— TASK OBJECTIVE —
Exact copy, no pictures: reproduce every record below as it stands.

(Image sets with object changes)
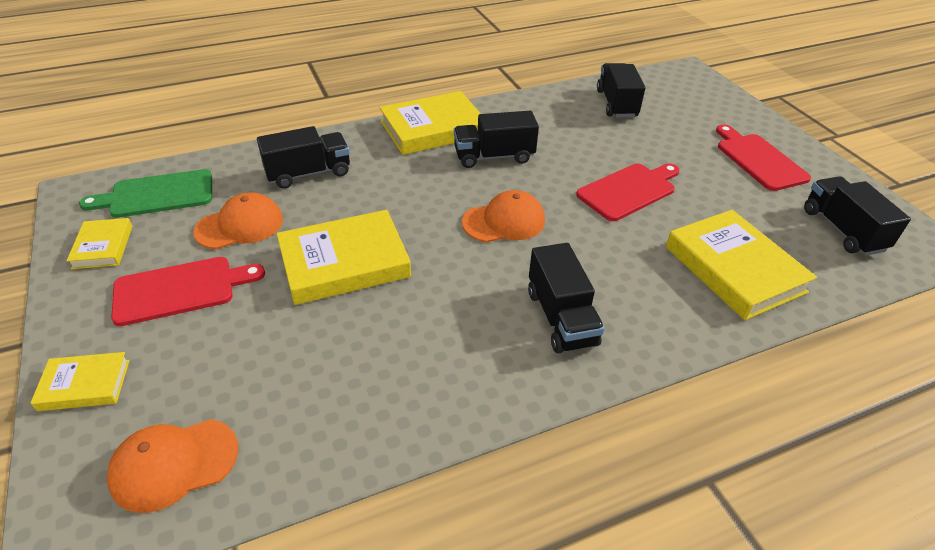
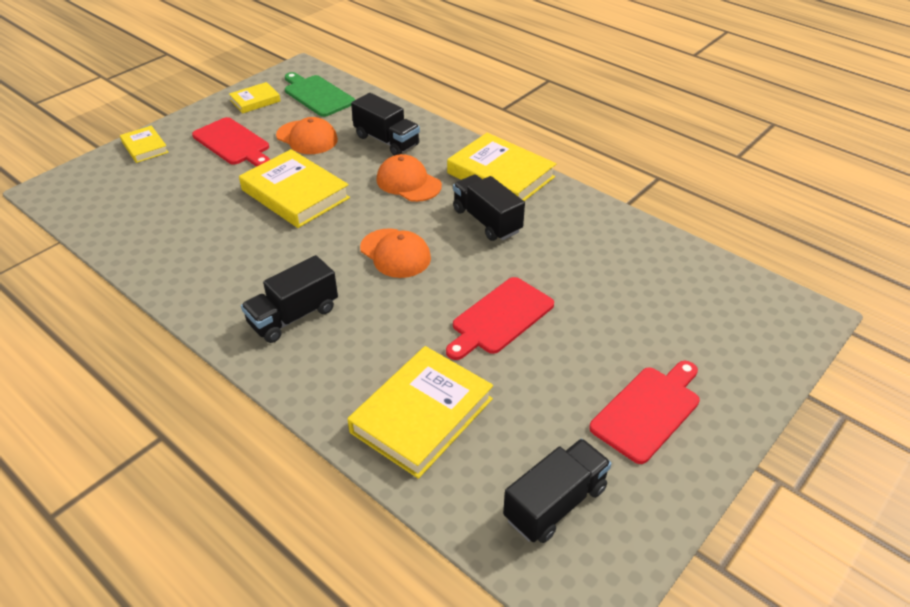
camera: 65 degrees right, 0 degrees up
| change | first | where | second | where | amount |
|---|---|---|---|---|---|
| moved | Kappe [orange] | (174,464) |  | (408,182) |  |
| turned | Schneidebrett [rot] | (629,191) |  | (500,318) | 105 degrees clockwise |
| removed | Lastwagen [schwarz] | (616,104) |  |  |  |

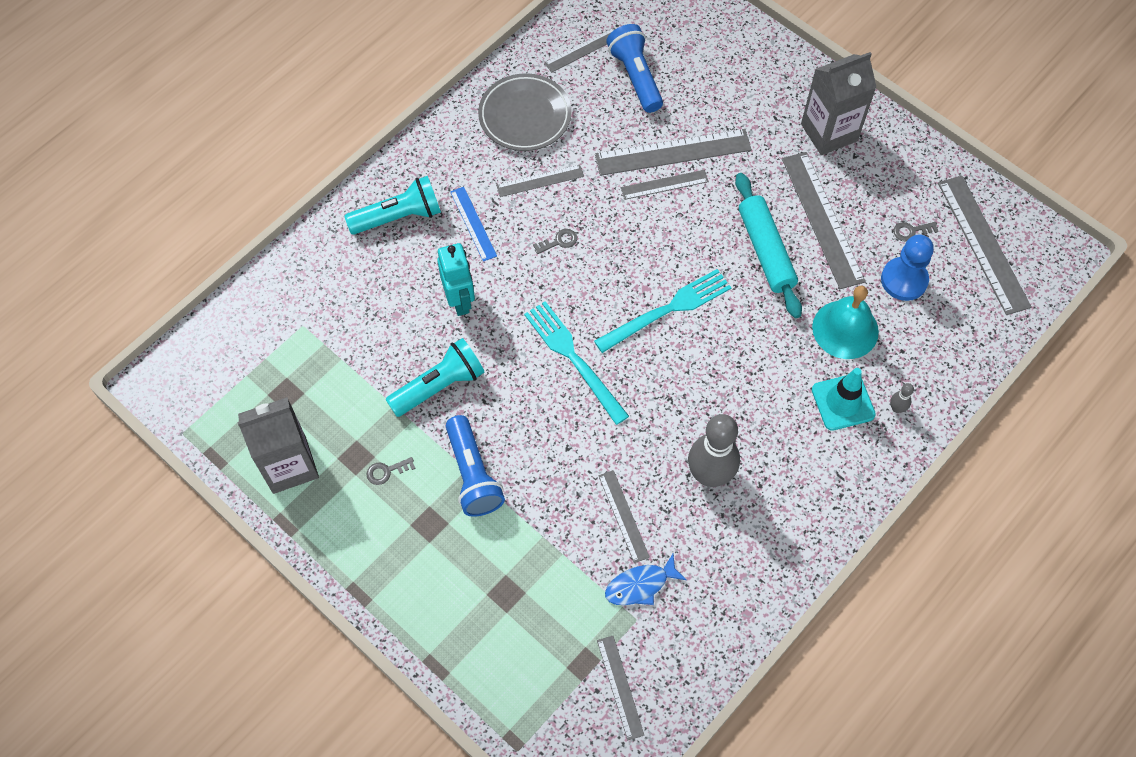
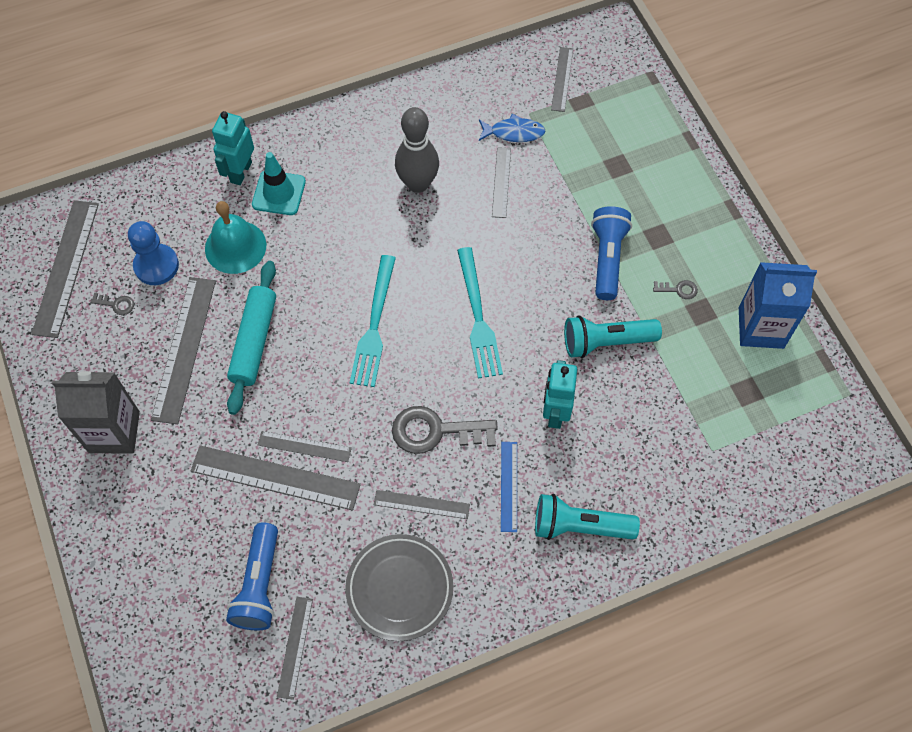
camera: 155 degrees left, 0 degrees up
| change | first | where | second | where | amount |
|---|---|---|---|---|---|
| replaced | Bowlingkegel [grau] | (897,408) | Roboter [türkis] | (240,172) |  |
| turned | Lineal [grau] | (583,50) |  | (295,647) | 75 degrees counterclockwise |
| turned | Gabel [türkis] | (667,310) |  | (374,325) | 75 degrees counterclockwise |
| resized | Schlüssel [grau] | (559,241) |  | (435,431) | x2.24 |
| recoloured | Getränkekarton [grau] | (289,465) | Getränkekarton [blau] | (761,328) |  |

— ANSWER FOR THIS EXERCISE —
camera: 65 degrees right, 0 degrees up
| change | first | where | second | where | amount |
|---|---|---|---|---|---|
| moved | Kappe [orange] | (174,464) |  | (408,182) |  |
| turned | Schneidebrett [rot] | (629,191) |  | (500,318) | 105 degrees clockwise |
| removed | Lastwagen [schwarz] | (616,104) |  |  |  |

camera: 155 degrees left, 0 degrees up
| change | first | where | second | where | amount |
|---|---|---|---|---|---|
| replaced | Bowlingkegel [grau] | (897,408) | Roboter [türkis] | (240,172) |  |
| turned | Lineal [grau] | (583,50) |  | (295,647) | 75 degrees counterclockwise |
| turned | Gabel [türkis] | (667,310) |  | (374,325) | 75 degrees counterclockwise |
| resized | Schlüssel [grau] | (559,241) |  | (435,431) | x2.24 |
| recoloured | Getränkekarton [grau] | (289,465) | Getränkekarton [blau] | (761,328) |  |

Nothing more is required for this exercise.